**Instructions to follow:**
The answer must consist solely of the lines from the one containing "FAN2 pin VCC: 5V -> none" through the last line of the records below, repeated exactly, with all pictures omitted.

**Recorded data:**

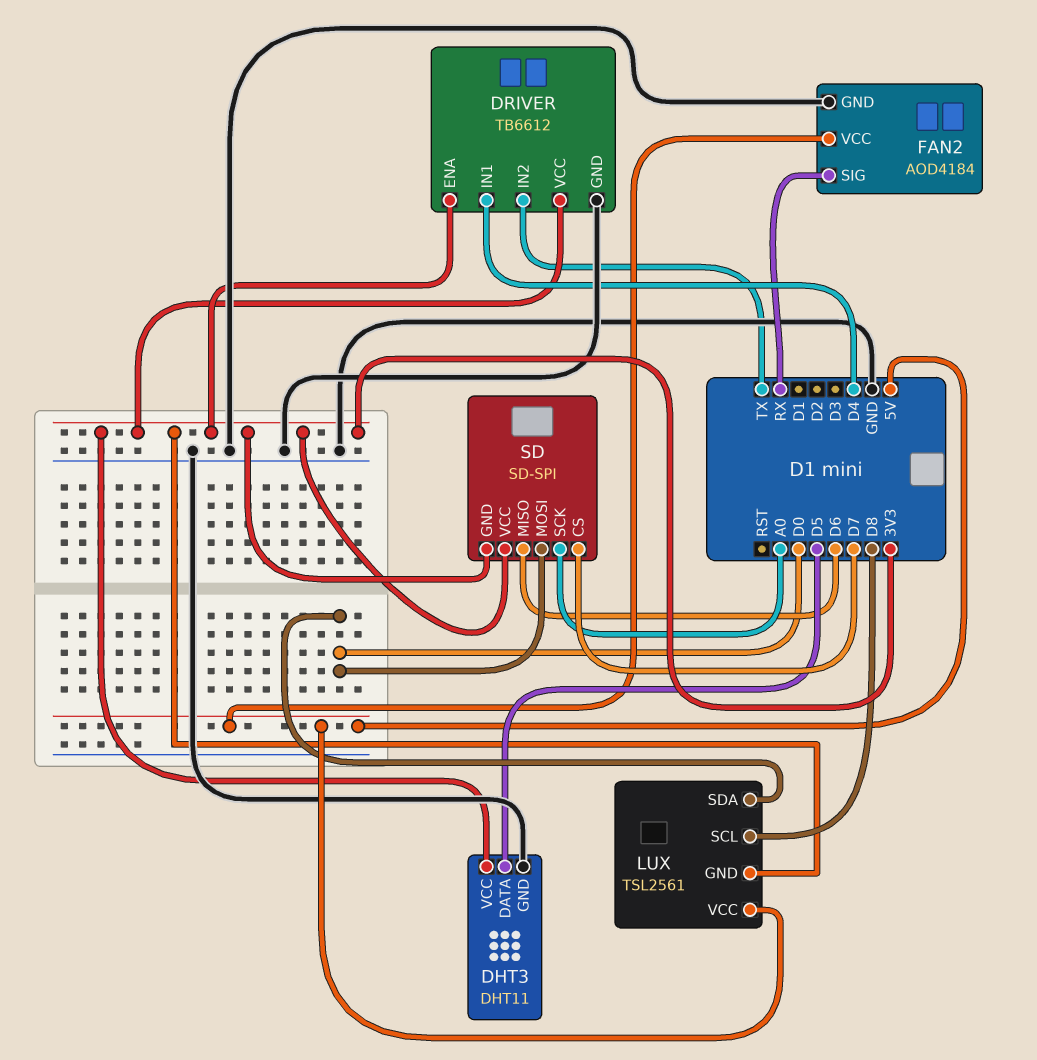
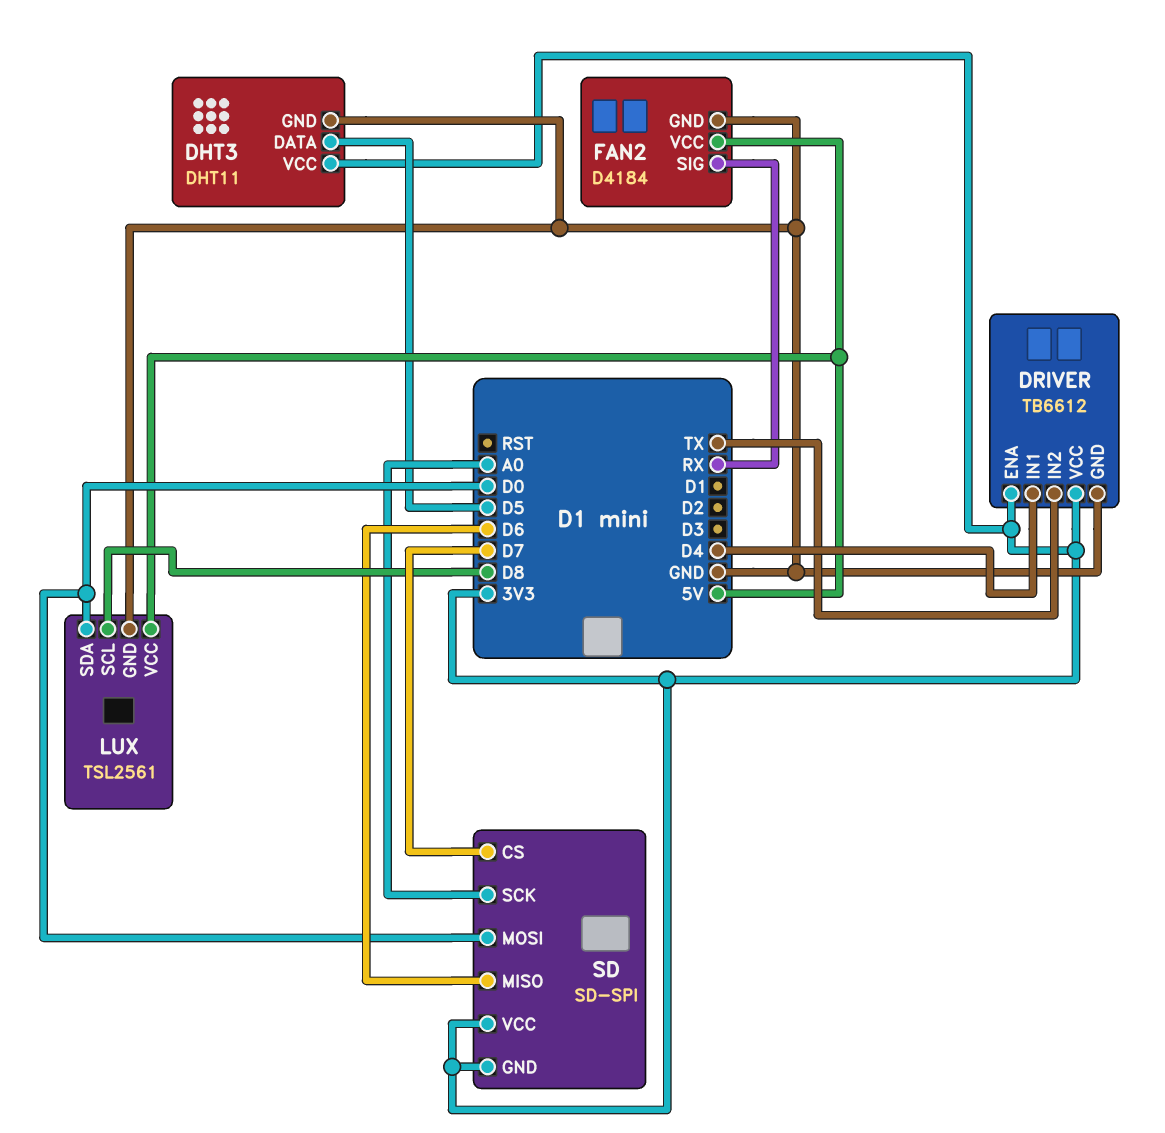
FAN2: AOD4184 -> D4184
LUX pin GND: 3V3 -> GND

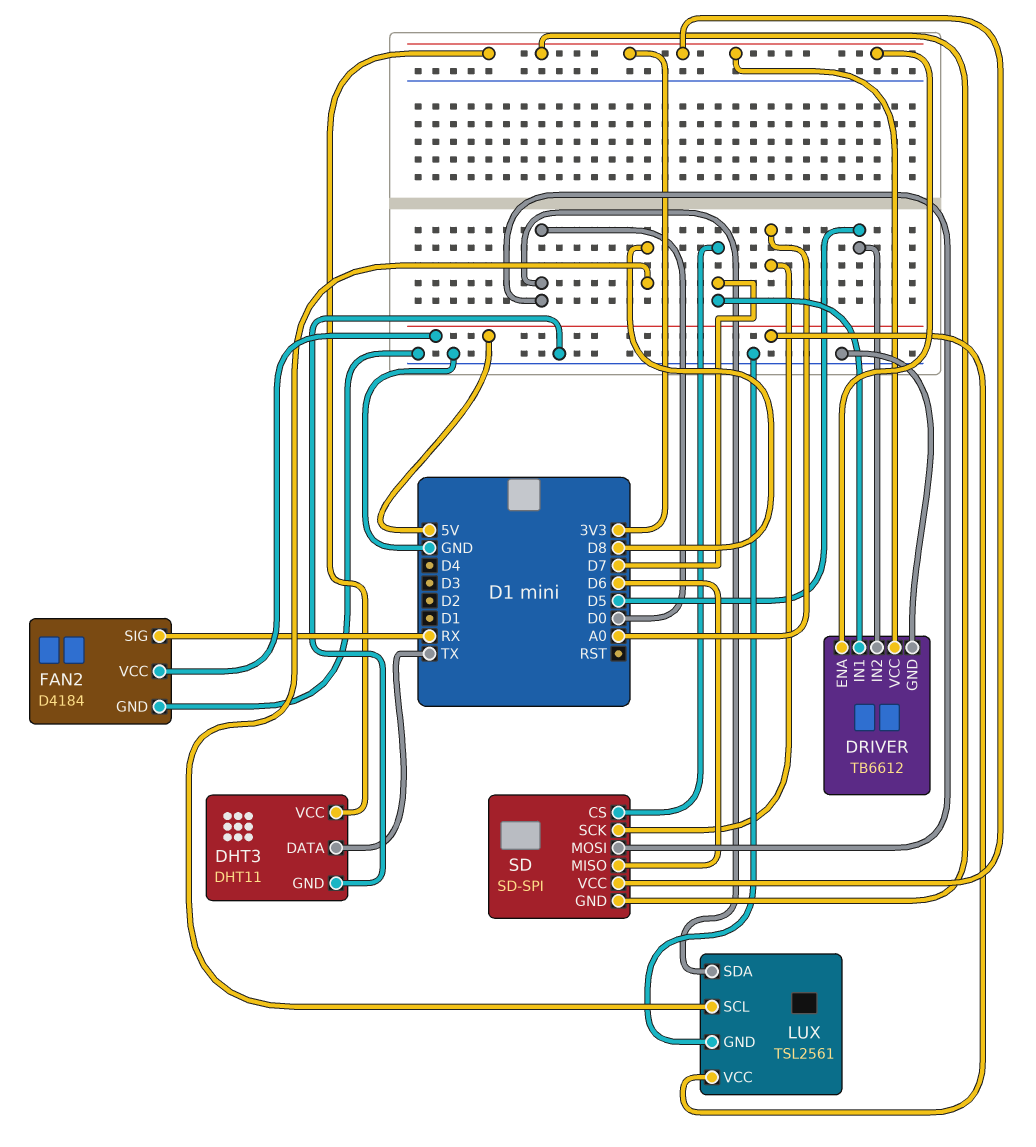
DHT3 pin DATA: D5 -> TX
DRIVER pin IN1: D4 -> D7
DRIVER pin IN2: TX -> D5

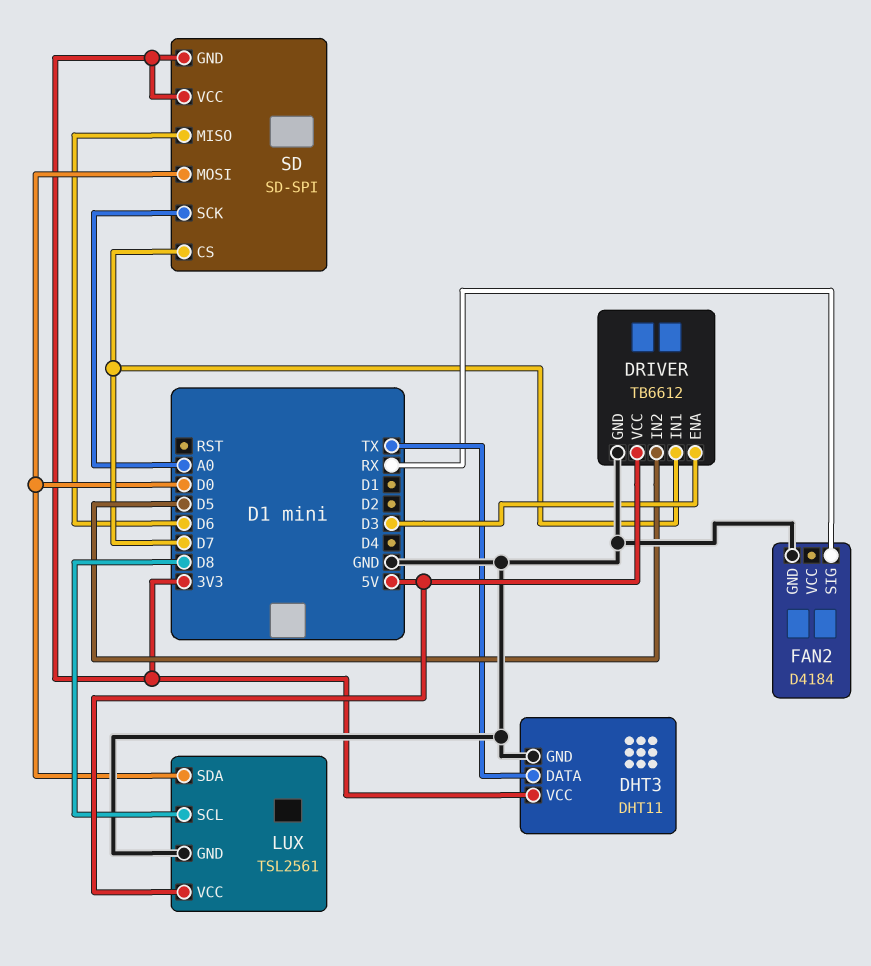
DRIVER pin ENA: 3V3 -> D3
DRIVER pin VCC: 3V3 -> 5V
FAN2 pin VCC: 5V -> none

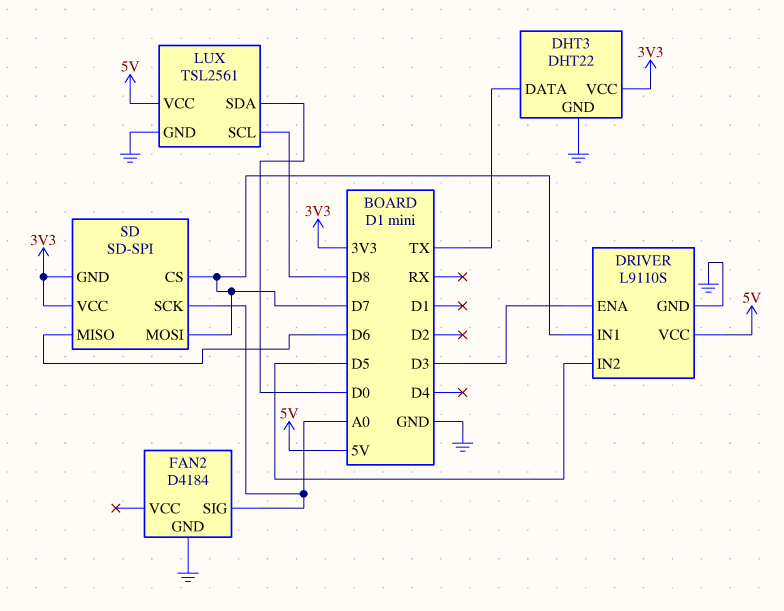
DHT3: DHT11 -> DHT22
DRIVER: TB6612 -> L9110S
FAN2 pin SIG: RX -> A0
SD pin MOSI: D0 -> D7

**Answer section:**
FAN2 pin VCC: 5V -> none

DHT3: DHT11 -> DHT22
DRIVER: TB6612 -> L9110S
FAN2 pin SIG: RX -> A0
SD pin MOSI: D0 -> D7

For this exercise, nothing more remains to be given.